DESCRIPTION OF THE TASK:
Would you return the complete listing below word for word?

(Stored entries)
────────────────────────────────────────

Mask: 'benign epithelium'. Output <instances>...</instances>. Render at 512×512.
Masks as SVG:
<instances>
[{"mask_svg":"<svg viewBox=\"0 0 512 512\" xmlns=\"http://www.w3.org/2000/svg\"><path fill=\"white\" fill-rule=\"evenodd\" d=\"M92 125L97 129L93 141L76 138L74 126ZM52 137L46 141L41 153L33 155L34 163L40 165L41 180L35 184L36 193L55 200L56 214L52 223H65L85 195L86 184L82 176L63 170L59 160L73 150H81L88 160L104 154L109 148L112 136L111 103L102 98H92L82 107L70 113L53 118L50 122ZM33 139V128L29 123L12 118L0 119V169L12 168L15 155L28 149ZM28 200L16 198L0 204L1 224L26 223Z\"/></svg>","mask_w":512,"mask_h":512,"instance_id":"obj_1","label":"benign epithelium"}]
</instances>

────────────────────────────────────────

FINAL RESULT:
Mask: 'benign epithelium'. Output <instances>...</instances>. Render at 512×512.
Masks as SVG:
<instances>
[{"mask_svg":"<svg viewBox=\"0 0 512 512\" xmlns=\"http://www.w3.org/2000/svg\"><path fill=\"white\" fill-rule=\"evenodd\" d=\"M92 125L97 129L93 141L76 138L74 126ZM52 137L46 141L41 153L33 155L34 163L40 165L41 180L35 184L36 193L55 200L56 214L52 223H65L85 195L86 184L82 176L63 170L59 160L73 150H81L88 160L104 154L109 148L112 136L111 103L102 98H92L82 107L70 113L53 118L50 122ZM33 139V128L29 123L12 118L0 119V169L12 168L15 155L28 149ZM28 200L16 198L0 204L1 224L26 223Z\"/></svg>","mask_w":512,"mask_h":512,"instance_id":"obj_1","label":"benign epithelium"}]
</instances>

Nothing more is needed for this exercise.